YOUR INSTRUCTIONS » Only the lines below from the one containing "red circle: (90, 221) -> (56, 163), moved" through the one containing "pink arrow: (90, 143) -> (53, 18), moved" belong in the answer, set down exactly, with the pictures left out.

SUPPLIED ENTRIES »
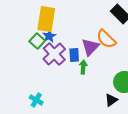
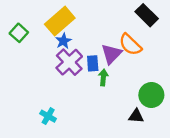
yellow rectangle: (46, 19) -> (60, 21), turned 40
green square: (37, 41) -> (19, 33), moved
black triangle: (111, 100) -> (136, 116), turned 40

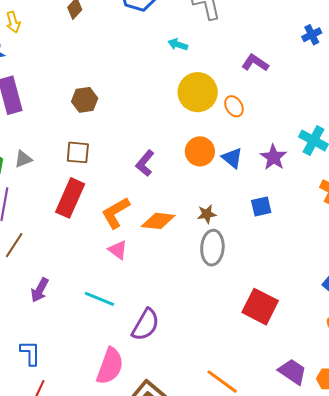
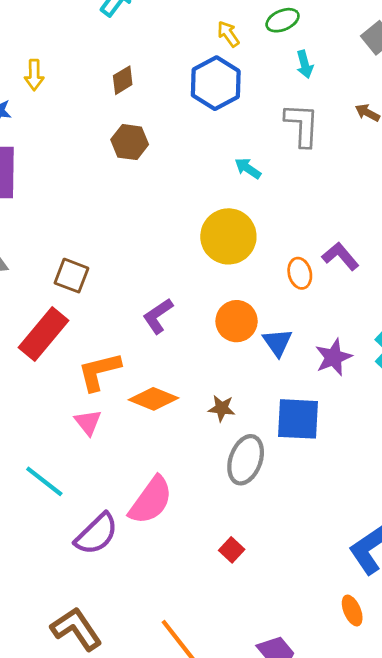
purple L-shape: (255, 63) -> (340, 256), moved
yellow circle: (198, 92) -> (228, 236), moved
brown hexagon: (85, 100) -> (130, 142), moved
blue square: (261, 206) -> (298, 419), size x1.6
gray ellipse: (212, 248) -> (246, 460), moved
red square: (260, 307) -> (232, 550), moved, size x0.5
pink semicircle: (110, 366) -> (151, 500), moved

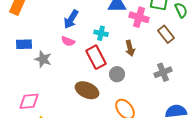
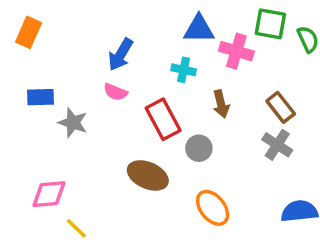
cyan cross: (101, 33) -> (184, 70), moved
brown rectangle: (166, 34) -> (281, 107), moved
gray cross: (163, 72) -> (277, 145), turned -36

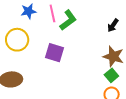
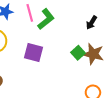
green square: (111, 75) -> (78, 53), moved

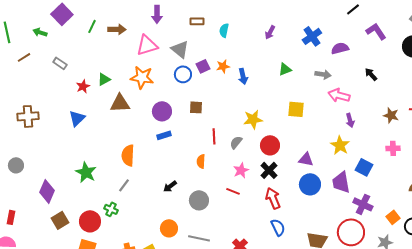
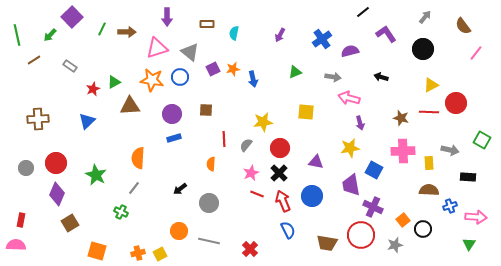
green arrow: (40, 32) -> (50, 35), turned -64
blue circle: (183, 74) -> (180, 77), moved
black arrow: (371, 74) -> (381, 77), turned -32
yellow star: (340, 145) -> (350, 148), turned 30
pink cross: (393, 148) -> (403, 151), size x1.6
blue circle: (310, 184) -> (312, 196), moved
red line: (233, 191) -> (257, 194), moved
red circle: (90, 221) -> (56, 163), moved

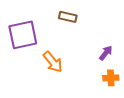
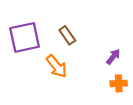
brown rectangle: (68, 17) -> (67, 35), moved, turned 42

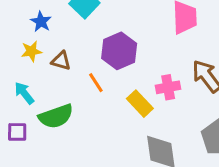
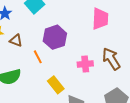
yellow rectangle: (140, 104) -> (56, 85), moved

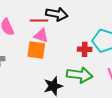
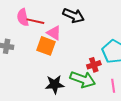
red line: (39, 20) -> (35, 21), moved
red cross: (85, 49) -> (94, 65), moved, turned -32

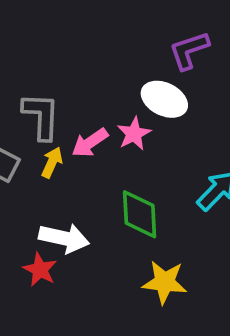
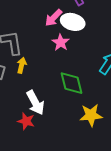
pink arrow: (90, 143) -> (53, 18), moved
white arrow: (64, 238) -> (35, 103), turned 60

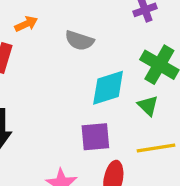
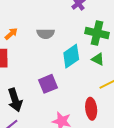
purple square: (95, 137) -> (48, 84), moved

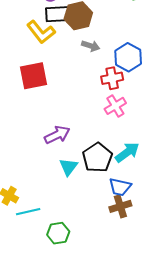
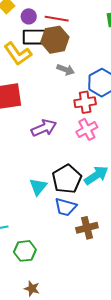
purple arrow: (57, 135) -> (44, 128), moved
blue trapezoid: (120, 187) -> (66, 207), moved

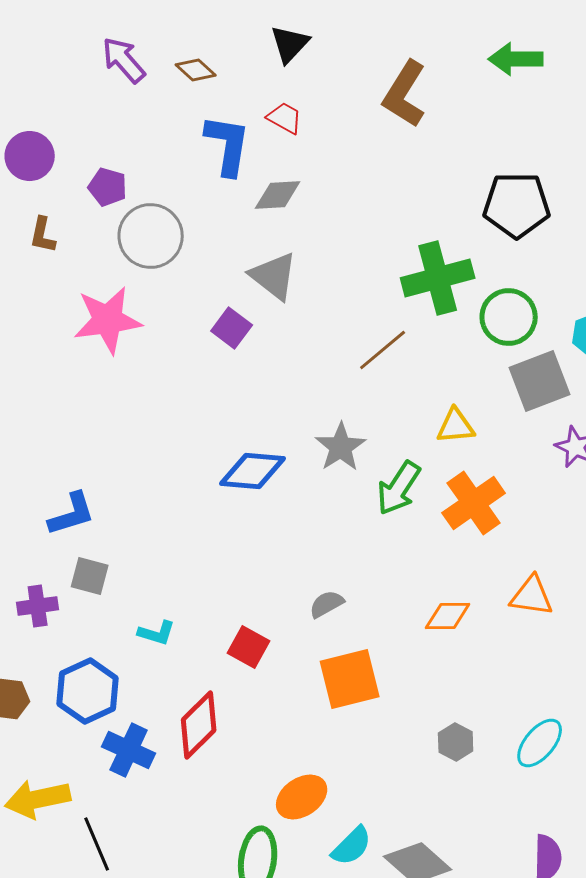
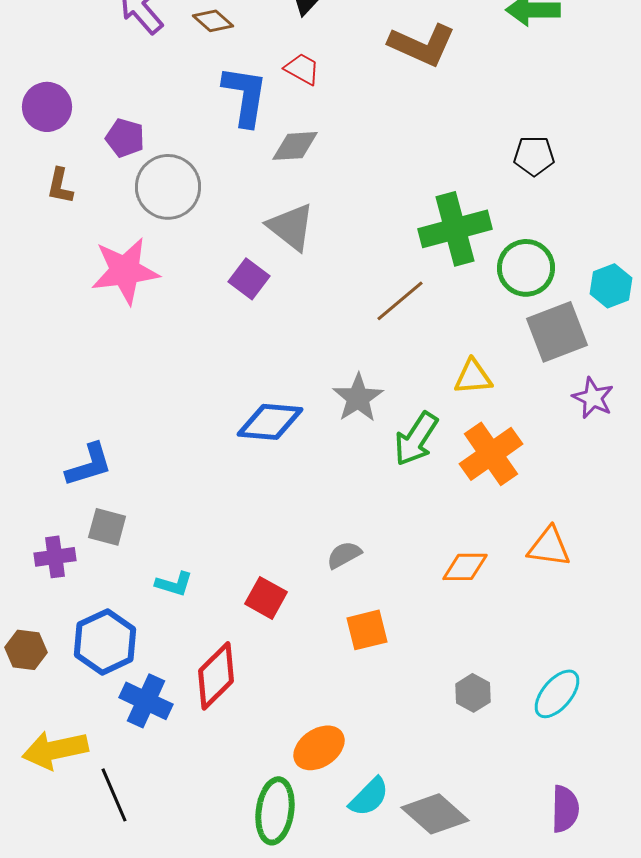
brown L-shape: (405, 94) -> (422, 45), turned -98
black pentagon: (517, 205) -> (534, 156), size x0.6
orange square: (350, 679) -> (367, 630), size x0.7

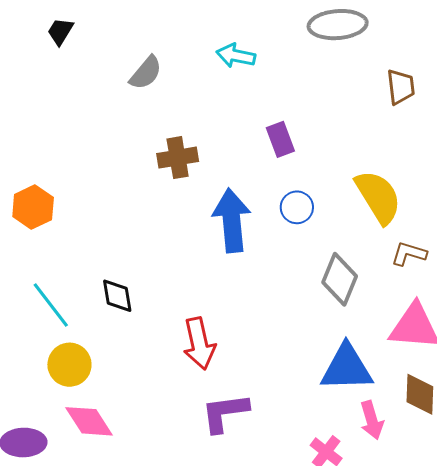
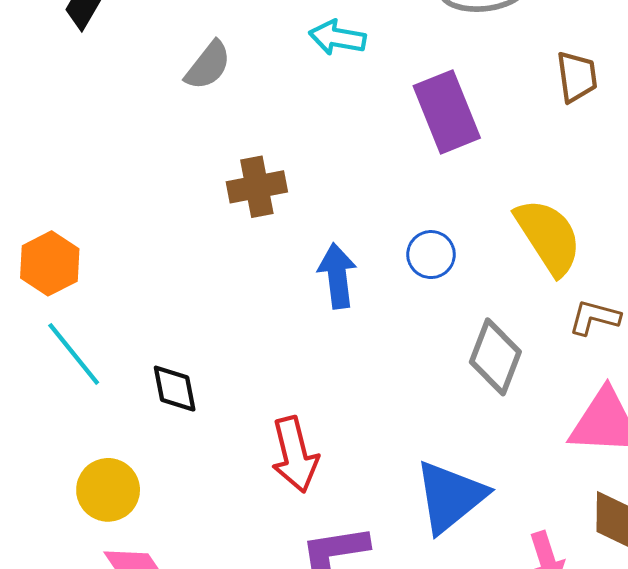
purple rectangle: (280, 139) -> (447, 112), moved, size x1.6
blue arrow: (232, 220) -> (337, 276), size x0.7
cyan line: (51, 305) -> (74, 354), moved
blue triangle: (347, 368) -> (450, 497), moved, turned -36

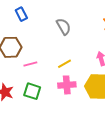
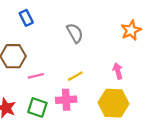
pink cross: (67, 85) -> (66, 100), moved

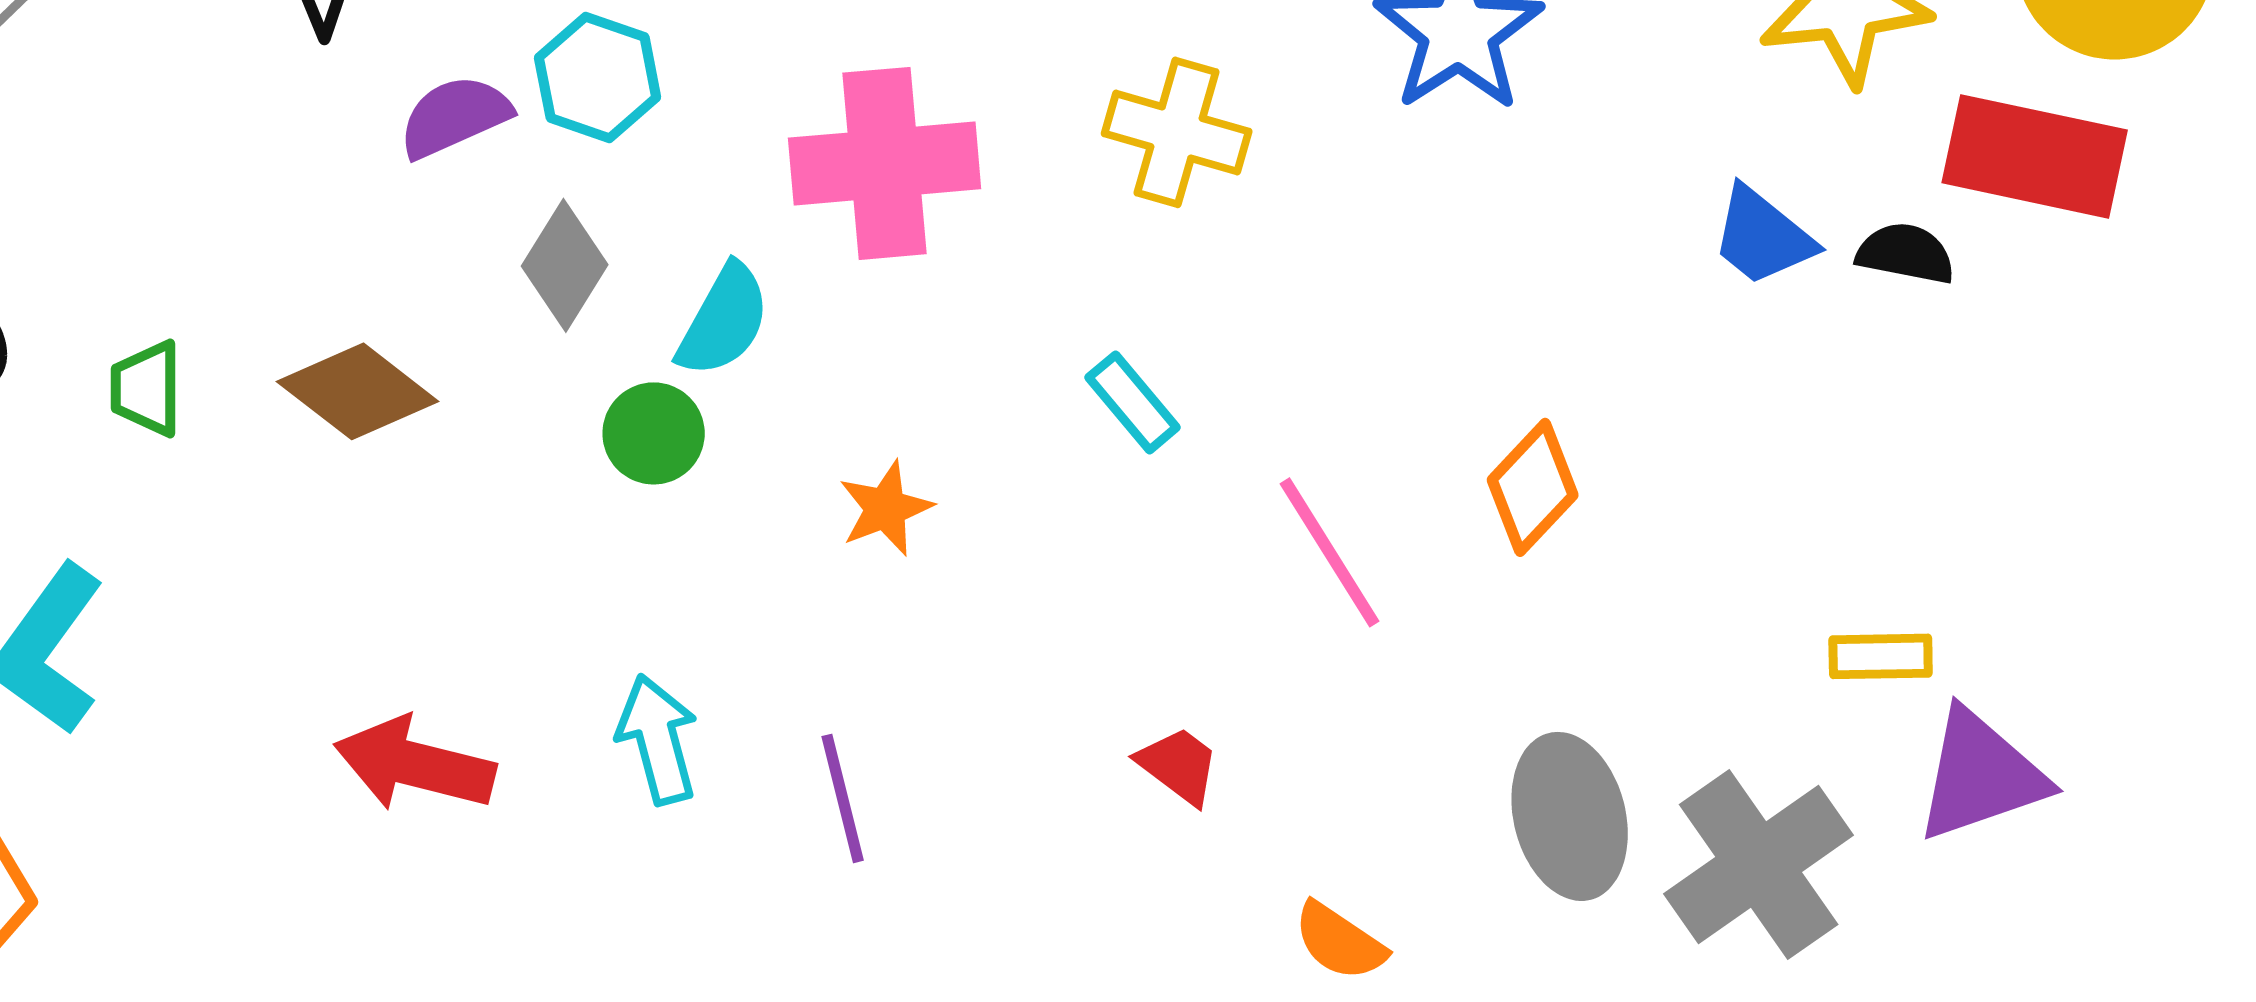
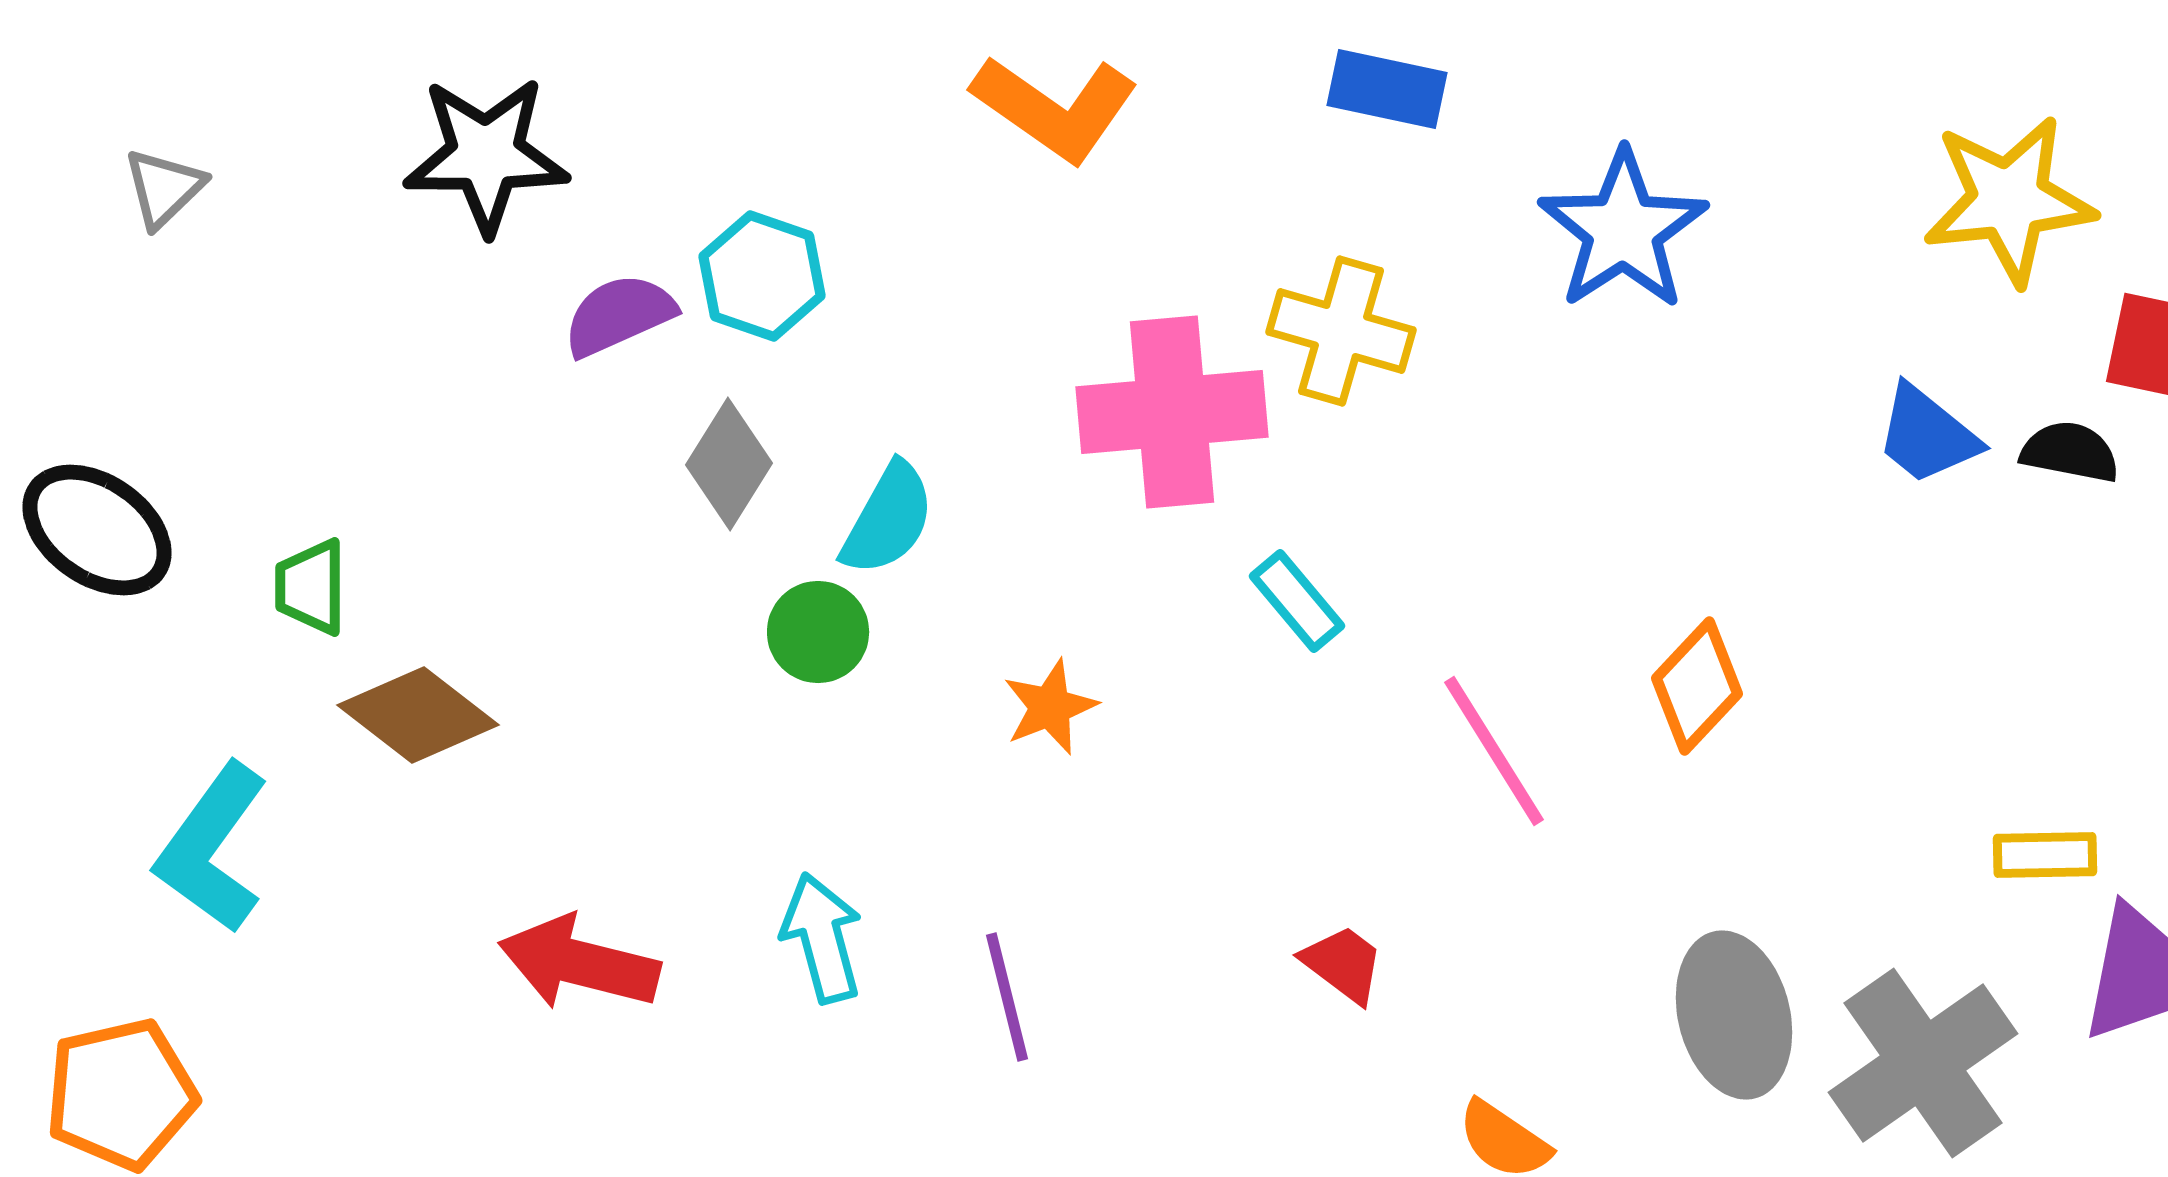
pink cross: (885, 163) -> (1172, 412), moved
brown diamond: (358, 391) -> (418, 715), moved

ANSWER »
red circle: (90, 221) -> (56, 163), moved

brown rectangle: (68, 17) -> (67, 35), moved, turned 42

yellow rectangle: (140, 104) -> (56, 85), moved

red line: (39, 20) -> (35, 21), moved
red cross: (85, 49) -> (94, 65), moved, turned -32

pink arrow: (90, 143) -> (53, 18), moved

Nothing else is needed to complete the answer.